_WORK TO BE COMPLETED_
When a line in the records contains the string "snow", copy that line.
++++ DATA FOR THIS EXERCISE
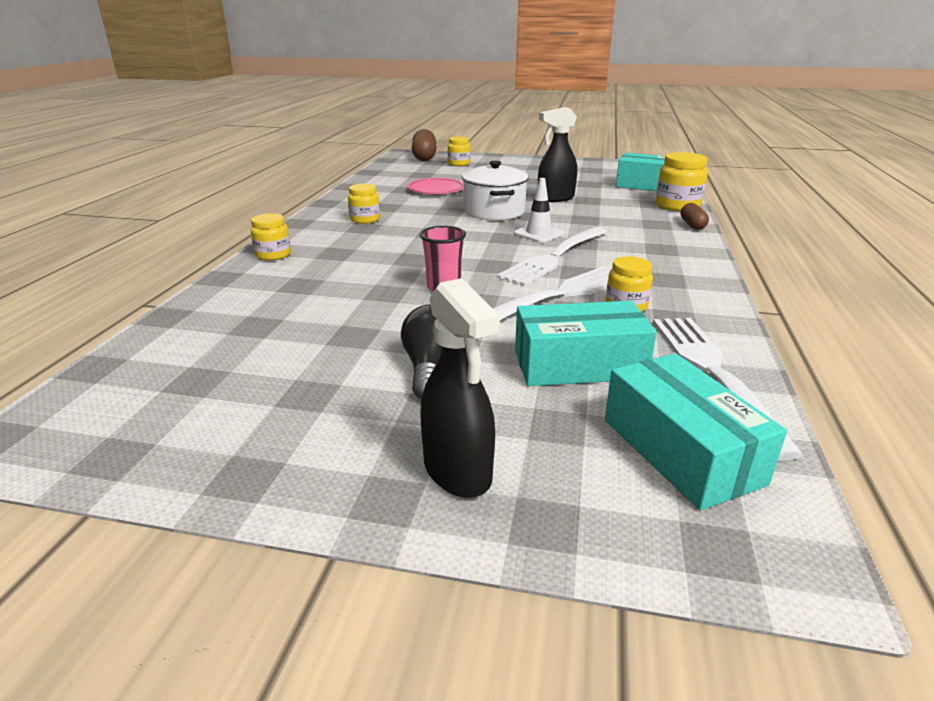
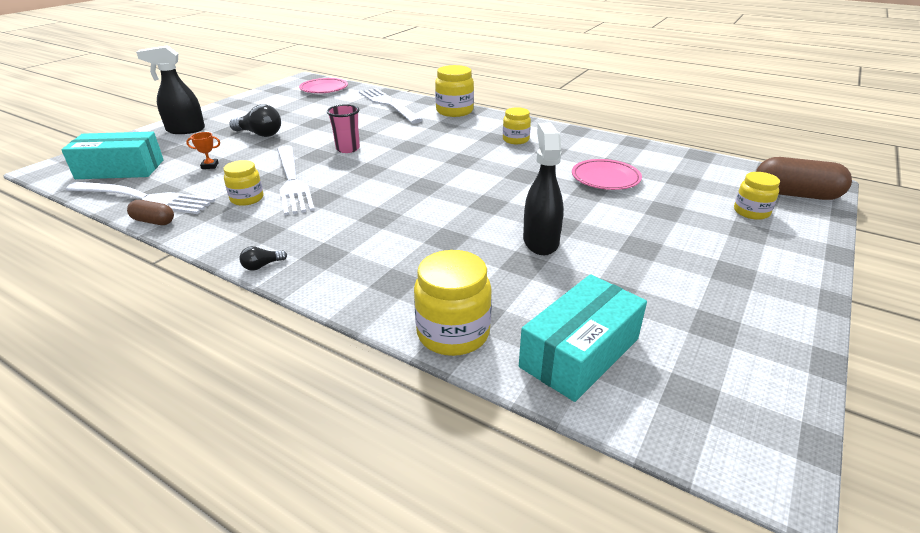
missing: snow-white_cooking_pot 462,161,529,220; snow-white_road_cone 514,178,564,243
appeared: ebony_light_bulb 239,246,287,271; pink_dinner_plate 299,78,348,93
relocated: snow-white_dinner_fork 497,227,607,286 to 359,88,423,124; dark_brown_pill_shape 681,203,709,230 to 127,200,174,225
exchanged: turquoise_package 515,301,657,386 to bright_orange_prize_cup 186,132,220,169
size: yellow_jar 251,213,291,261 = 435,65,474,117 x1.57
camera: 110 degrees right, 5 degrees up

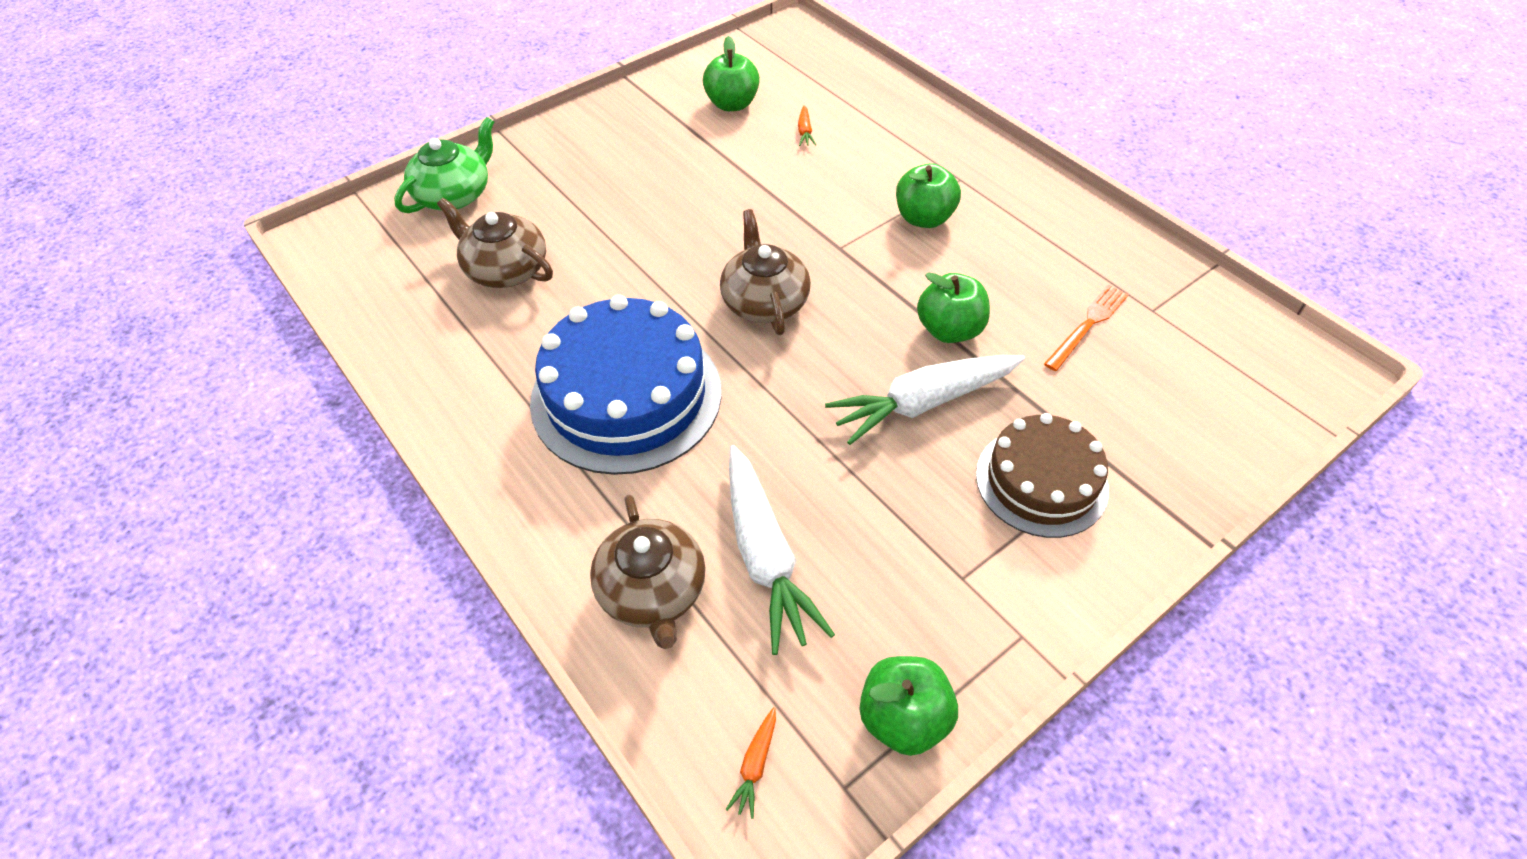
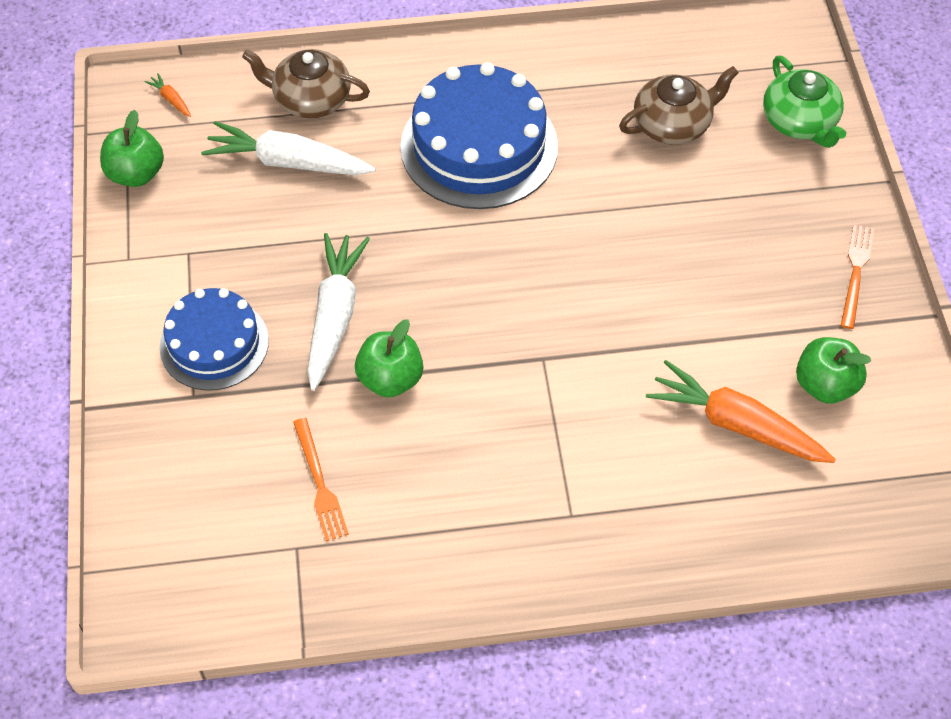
missing: dark_brown_china_teapot 720,209,811,335; emerald_apple 896,163,961,228
appeared: bright_orange_dinner_fork 841,225,874,329
colour: dark_brown_gateau 976,413,1109,538 to royal_blue_gateau 159,288,269,391
size: bright_orange_carrot 798,106,816,146 = 646,360,836,463 x2.47
camera: 120 degrees right, 5 degrees up

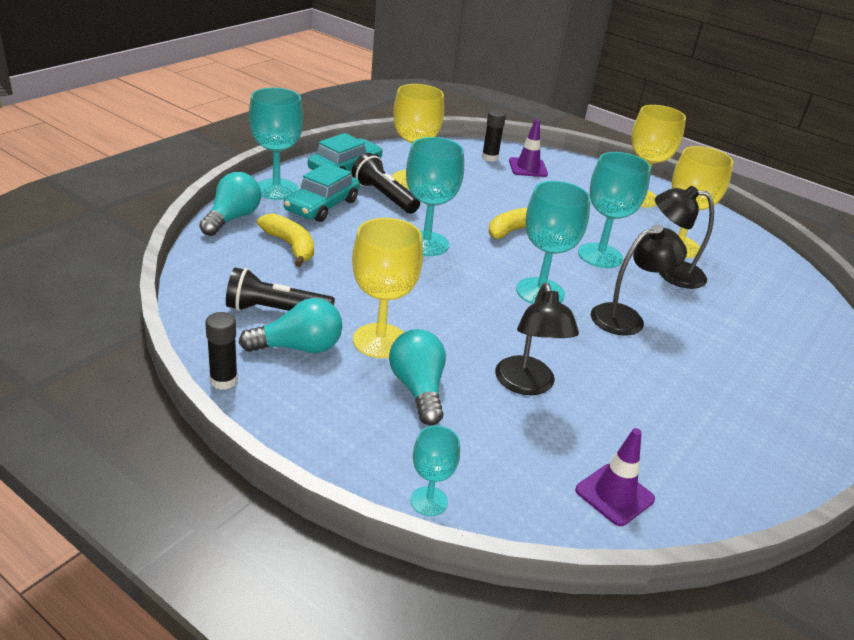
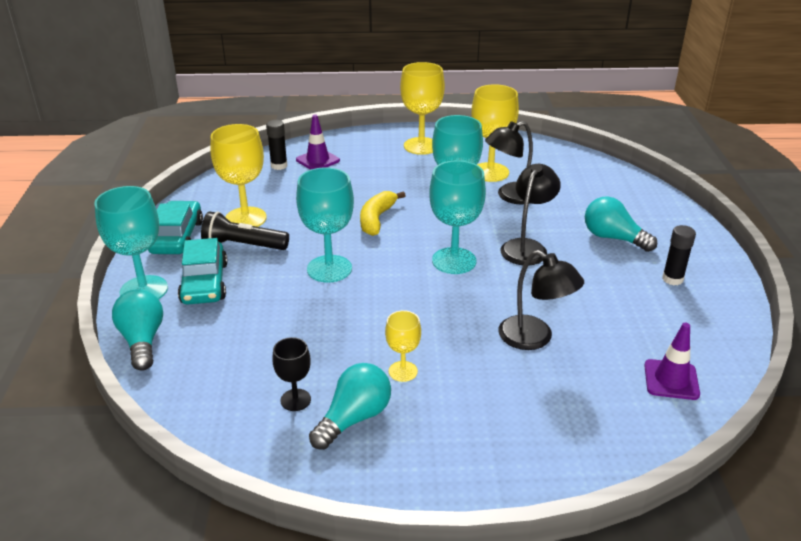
missing: yellow_toy_banana 257,213,314,267; turquoise_wine_glass 410,425,460,516
relocated: ebony_glue 205,312,238,390 to 662,225,696,285; turquoise_light_bulb 389,329,446,425 to 585,196,657,252
exchanged: ebony_flashlight 226,268,335,311 to ebony_wine_glass 272,337,311,411
size: yellow_wine_glass 352,218,423,358 = 385,310,421,382 x0.55
camera: 35 degrees left, 0 degrees up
++++++++
_ANSWER SECTION_
missing: snow-white_cooking_pot 462,161,529,220; snow-white_road_cone 514,178,564,243
relocated: snow-white_dinner_fork 497,227,607,286 to 359,88,423,124; dark_brown_pill_shape 681,203,709,230 to 127,200,174,225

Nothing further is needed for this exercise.